Work task –
Retype the line where "R5: 4.7k (N008, U3/in-)" appears and each line that follows it down to the last line of the records below. Leave the pictures out.

Entries shown below:

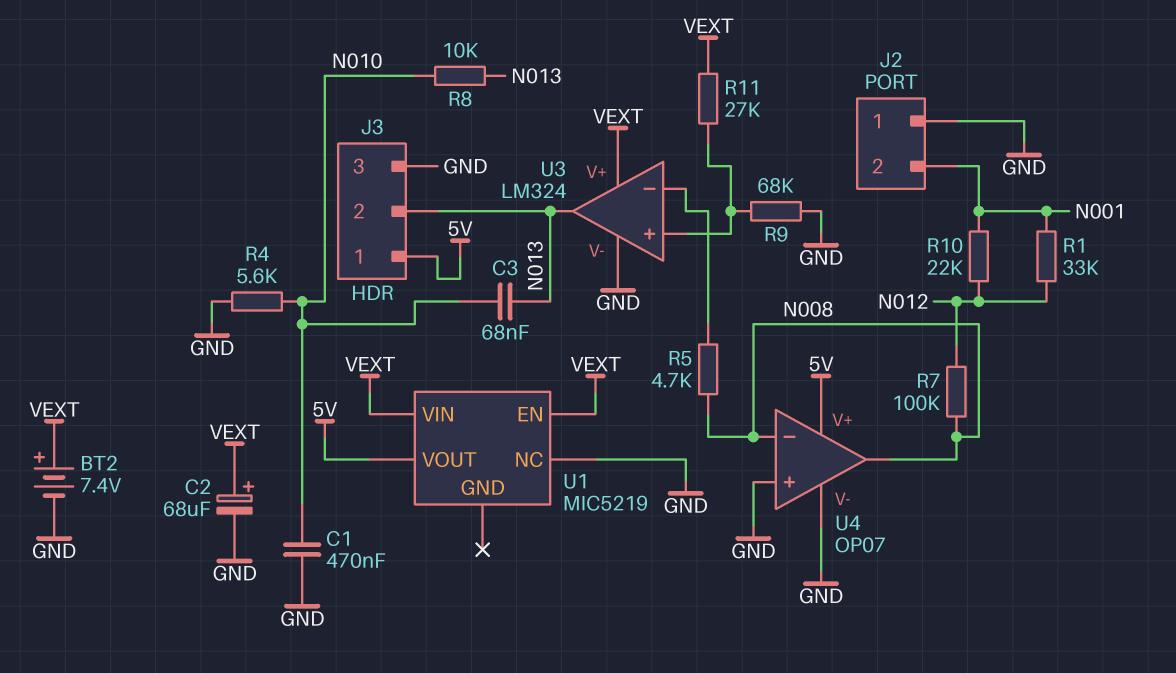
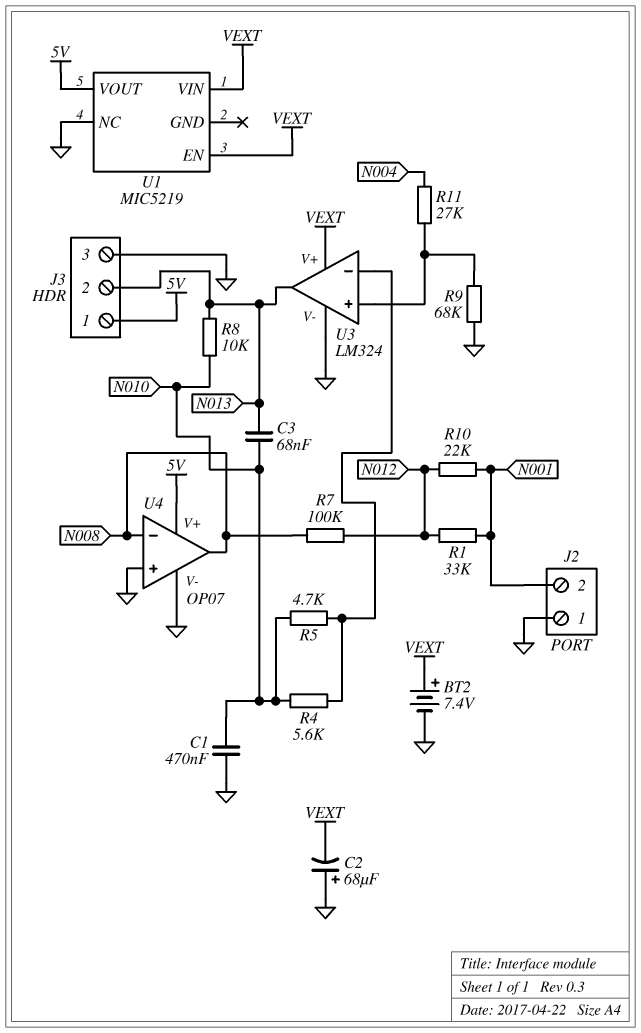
C2: 68uF (plus VEXT, minus GND) -> 68uF (plus GND, minus VEXT)
R4: 5.6k (GND, N010) -> 5.6k (N010, U3/in-)
R5: 4.7k (N008, U3/in-) -> 4.7k (N010, U3/in-)
R11: 27k (U3/in+, VEXT) -> 27k (N004, U3/in+)

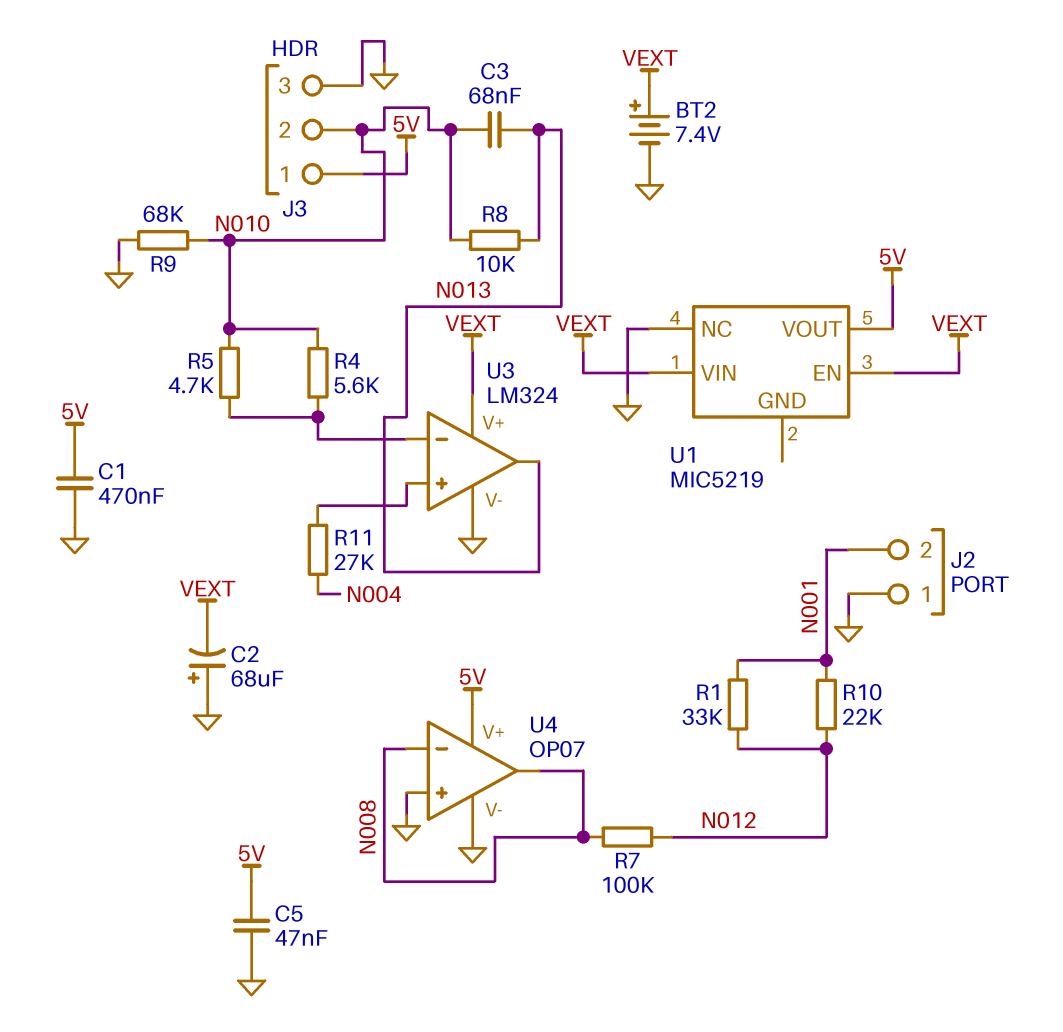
C1: 470nF (GND, N010) -> 470nF (5V, GND)
C5: none -> 47nF (5V, GND)
J3 pin 2: N013 -> N010
R9: 68k (GND, U3/in+) -> 68k (GND, N010)

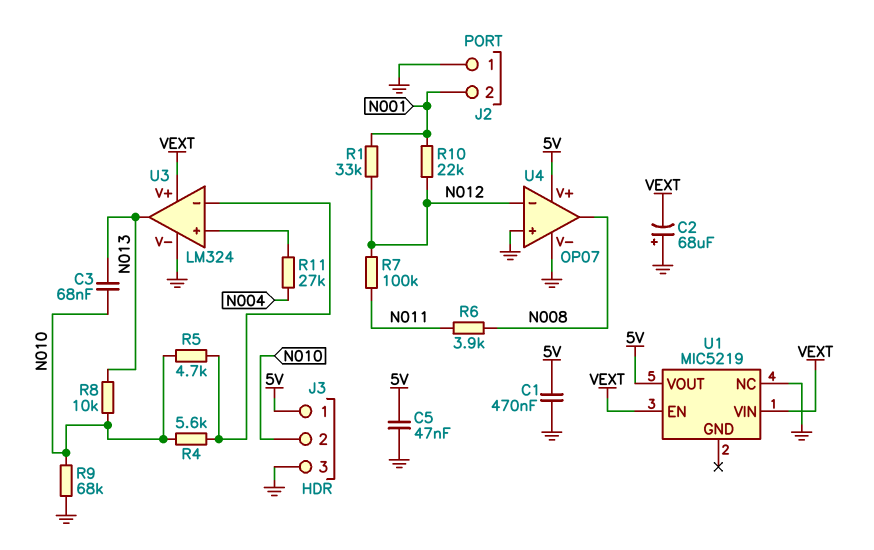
BT2: 7.4V (plus VEXT, minus GND) -> none
R6: none -> 3.9k (N008, N011)
R7: 100k (N008, N012) -> 100k (N011, N012)
U4 pin in-: N008 -> N012

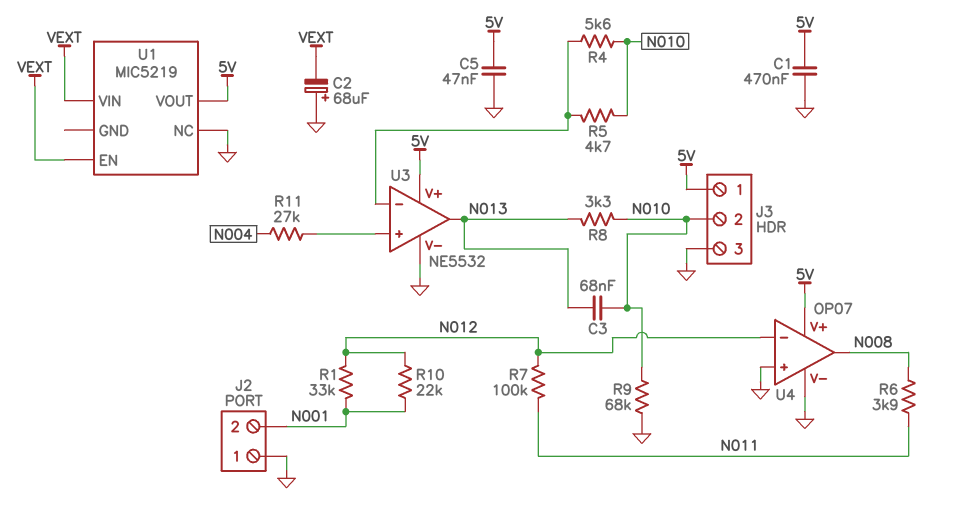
R8: 10k (N010, N013) -> 3.3k (N010, N013)
U3: LM324 -> NE5532
U3 pin V+: VEXT -> 5V

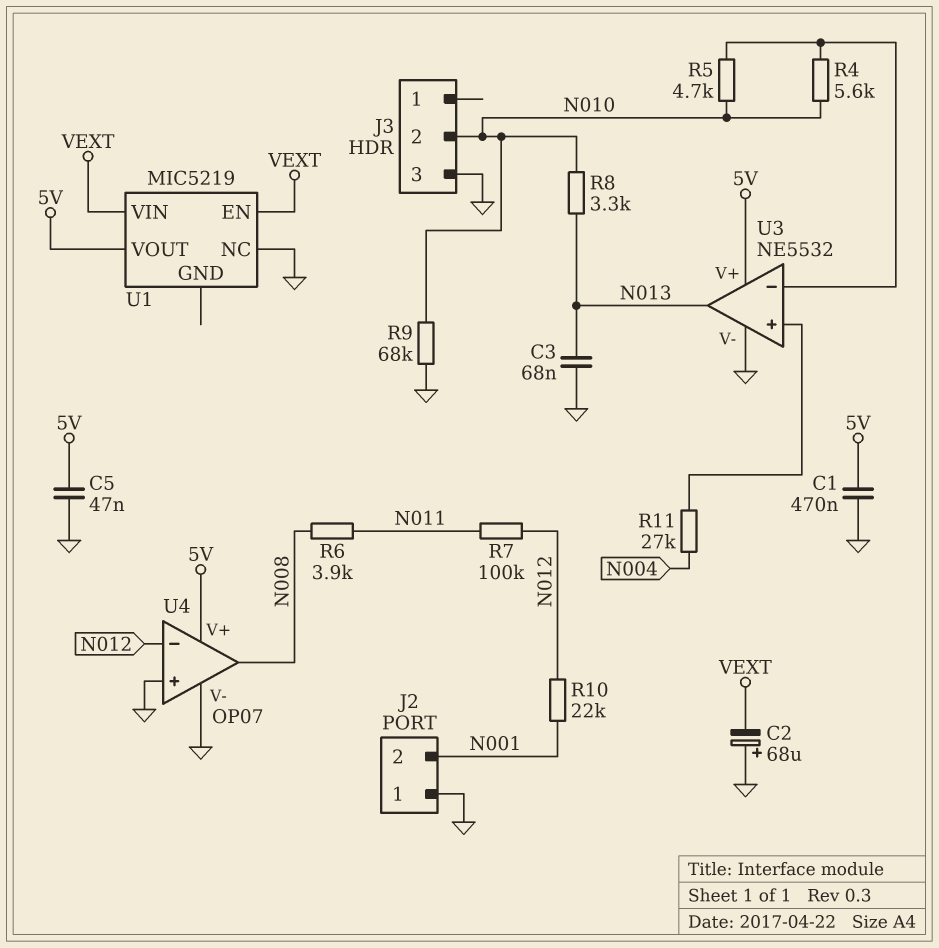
C3: 68nF (N010, N013) -> 68nF (GND, N013)
J3 pin 1: 5V -> none
R1: 33k (N001, N012) -> none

End of Entries shown.

Answer space –
R5: 4.7k (N008, U3/in-) -> 4.7k (N010, U3/in-)
R11: 27k (U3/in+, VEXT) -> 27k (N004, U3/in+)

C1: 470nF (GND, N010) -> 470nF (5V, GND)
C5: none -> 47nF (5V, GND)
J3 pin 2: N013 -> N010
R9: 68k (GND, U3/in+) -> 68k (GND, N010)

BT2: 7.4V (plus VEXT, minus GND) -> none
R6: none -> 3.9k (N008, N011)
R7: 100k (N008, N012) -> 100k (N011, N012)
U4 pin in-: N008 -> N012

R8: 10k (N010, N013) -> 3.3k (N010, N013)
U3: LM324 -> NE5532
U3 pin V+: VEXT -> 5V

C3: 68nF (N010, N013) -> 68nF (GND, N013)
J3 pin 1: 5V -> none
R1: 33k (N001, N012) -> none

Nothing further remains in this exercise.